- _What you have to do_
Nothing should be omitted: restate the full listing word for word.

- _Record excerpts_
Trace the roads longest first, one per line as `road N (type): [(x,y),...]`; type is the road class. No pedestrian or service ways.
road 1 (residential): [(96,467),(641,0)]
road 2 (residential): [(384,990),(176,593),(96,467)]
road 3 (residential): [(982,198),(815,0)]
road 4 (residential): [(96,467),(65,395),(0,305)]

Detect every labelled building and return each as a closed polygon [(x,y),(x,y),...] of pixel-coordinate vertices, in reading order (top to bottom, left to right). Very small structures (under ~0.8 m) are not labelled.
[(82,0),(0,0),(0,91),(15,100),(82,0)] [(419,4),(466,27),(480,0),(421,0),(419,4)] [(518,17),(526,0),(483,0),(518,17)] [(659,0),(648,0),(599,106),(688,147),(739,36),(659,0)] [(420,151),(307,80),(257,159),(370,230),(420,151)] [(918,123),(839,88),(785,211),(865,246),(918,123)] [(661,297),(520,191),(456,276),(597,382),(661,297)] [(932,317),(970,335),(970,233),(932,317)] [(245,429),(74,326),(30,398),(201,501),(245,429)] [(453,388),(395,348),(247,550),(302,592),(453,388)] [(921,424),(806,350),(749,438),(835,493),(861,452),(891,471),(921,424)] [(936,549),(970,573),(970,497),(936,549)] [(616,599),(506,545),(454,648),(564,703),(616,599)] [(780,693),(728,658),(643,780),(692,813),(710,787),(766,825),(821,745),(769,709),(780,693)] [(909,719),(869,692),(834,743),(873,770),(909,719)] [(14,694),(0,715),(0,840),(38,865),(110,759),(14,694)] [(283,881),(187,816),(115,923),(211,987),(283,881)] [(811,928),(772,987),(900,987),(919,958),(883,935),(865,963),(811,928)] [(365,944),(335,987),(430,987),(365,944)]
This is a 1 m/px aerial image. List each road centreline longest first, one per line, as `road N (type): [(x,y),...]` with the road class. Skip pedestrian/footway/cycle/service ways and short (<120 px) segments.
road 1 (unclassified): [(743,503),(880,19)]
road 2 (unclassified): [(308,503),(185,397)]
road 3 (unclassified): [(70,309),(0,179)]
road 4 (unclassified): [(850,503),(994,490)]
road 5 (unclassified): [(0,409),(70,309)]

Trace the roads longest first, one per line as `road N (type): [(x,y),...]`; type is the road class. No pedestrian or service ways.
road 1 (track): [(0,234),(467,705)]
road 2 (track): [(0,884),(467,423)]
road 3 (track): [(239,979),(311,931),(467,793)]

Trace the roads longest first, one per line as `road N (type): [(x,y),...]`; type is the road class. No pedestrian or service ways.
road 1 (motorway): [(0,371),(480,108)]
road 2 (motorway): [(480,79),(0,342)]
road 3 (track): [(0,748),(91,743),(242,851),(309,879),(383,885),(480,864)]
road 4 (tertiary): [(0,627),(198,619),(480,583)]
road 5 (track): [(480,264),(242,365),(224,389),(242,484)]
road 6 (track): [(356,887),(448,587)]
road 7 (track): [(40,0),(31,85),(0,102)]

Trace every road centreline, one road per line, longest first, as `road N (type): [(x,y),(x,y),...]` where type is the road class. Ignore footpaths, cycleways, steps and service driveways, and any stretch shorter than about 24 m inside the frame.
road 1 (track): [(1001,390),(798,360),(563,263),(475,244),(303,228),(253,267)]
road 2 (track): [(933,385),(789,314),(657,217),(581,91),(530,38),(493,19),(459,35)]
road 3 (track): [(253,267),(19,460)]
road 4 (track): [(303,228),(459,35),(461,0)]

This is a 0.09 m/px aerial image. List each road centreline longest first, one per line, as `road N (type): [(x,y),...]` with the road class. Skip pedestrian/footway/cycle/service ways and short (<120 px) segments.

- _Answer to the exercise_
Trace the roads longest first, one per line as `road N (type): [(x,y),...]`; type is the road class. No pedestrian or service ways.
road 1 (residential): [(96,467),(641,0)]
road 2 (residential): [(384,990),(176,593),(96,467)]
road 3 (residential): [(982,198),(815,0)]
road 4 (residential): [(96,467),(65,395),(0,305)]

Detect every labelled building and return each as a closed polygon [(x,y),(x,y),...] of pixel-coordinate vertices, in reading order (top to bottom, left to right). Very small structures (under ~0.8 m) are not labelled.
[(82,0),(0,0),(0,91),(15,100),(82,0)] [(419,4),(466,27),(480,0),(421,0),(419,4)] [(518,17),(526,0),(483,0),(518,17)] [(659,0),(648,0),(599,106),(688,147),(739,36),(659,0)] [(420,151),(307,80),(257,159),(370,230),(420,151)] [(918,123),(839,88),(785,211),(865,246),(918,123)] [(661,297),(520,191),(456,276),(597,382),(661,297)] [(932,317),(970,335),(970,233),(932,317)] [(245,429),(74,326),(30,398),(201,501),(245,429)] [(453,388),(395,348),(247,550),(302,592),(453,388)] [(921,424),(806,350),(749,438),(835,493),(861,452),(891,471),(921,424)] [(936,549),(970,573),(970,497),(936,549)] [(616,599),(506,545),(454,648),(564,703),(616,599)] [(780,693),(728,658),(643,780),(692,813),(710,787),(766,825),(821,745),(769,709),(780,693)] [(909,719),(869,692),(834,743),(873,770),(909,719)] [(14,694),(0,715),(0,840),(38,865),(110,759),(14,694)] [(283,881),(187,816),(115,923),(211,987),(283,881)] [(811,928),(772,987),(900,987),(919,958),(883,935),(865,963),(811,928)] [(365,944),(335,987),(430,987),(365,944)]
This is a 1 m/px aerial image. List each road centreline longest first, one per line, as `road N (type): [(x,y),...]` with the road class. Skip pedestrian/footway/cycle/service ways and short (<120 px) segments.
road 1 (unclassified): [(743,503),(880,19)]
road 2 (unclassified): [(308,503),(185,397)]
road 3 (unclassified): [(70,309),(0,179)]
road 4 (unclassified): [(850,503),(994,490)]
road 5 (unclassified): [(0,409),(70,309)]

Trace the roads longest first, one per line as `road N (type): [(x,y),...]`; type is the road class. No pedestrian or service ways.
road 1 (track): [(0,234),(467,705)]
road 2 (track): [(0,884),(467,423)]
road 3 (track): [(239,979),(311,931),(467,793)]

Trace the roads longest first, one per line as `road N (type): [(x,y),...]`; type is the road class. No pedestrian or service ways.
road 1 (motorway): [(0,371),(480,108)]
road 2 (motorway): [(480,79),(0,342)]
road 3 (track): [(0,748),(91,743),(242,851),(309,879),(383,885),(480,864)]
road 4 (tertiary): [(0,627),(198,619),(480,583)]
road 5 (track): [(480,264),(242,365),(224,389),(242,484)]
road 6 (track): [(356,887),(448,587)]
road 7 (track): [(40,0),(31,85),(0,102)]

Trace every road centreline, one road per line, longest first, as `road N (type): [(x,y),(x,y),...]` where type is the road class. Ignore footpaths, cycleways, steps and service driveways, and any stretch shorter than about 24 m inside the frame.
road 1 (track): [(1001,390),(798,360),(563,263),(475,244),(303,228),(253,267)]
road 2 (track): [(933,385),(789,314),(657,217),(581,91),(530,38),(493,19),(459,35)]
road 3 (track): [(253,267),(19,460)]
road 4 (track): [(303,228),(459,35),(461,0)]

This is a 0.09 m/px aerial image. List each road centreline longest first, one per line, as `road N (type): [(x,y),...]` with the road class. Skip pedestrian/footway/cycle/service ways and short (<120 px) segments.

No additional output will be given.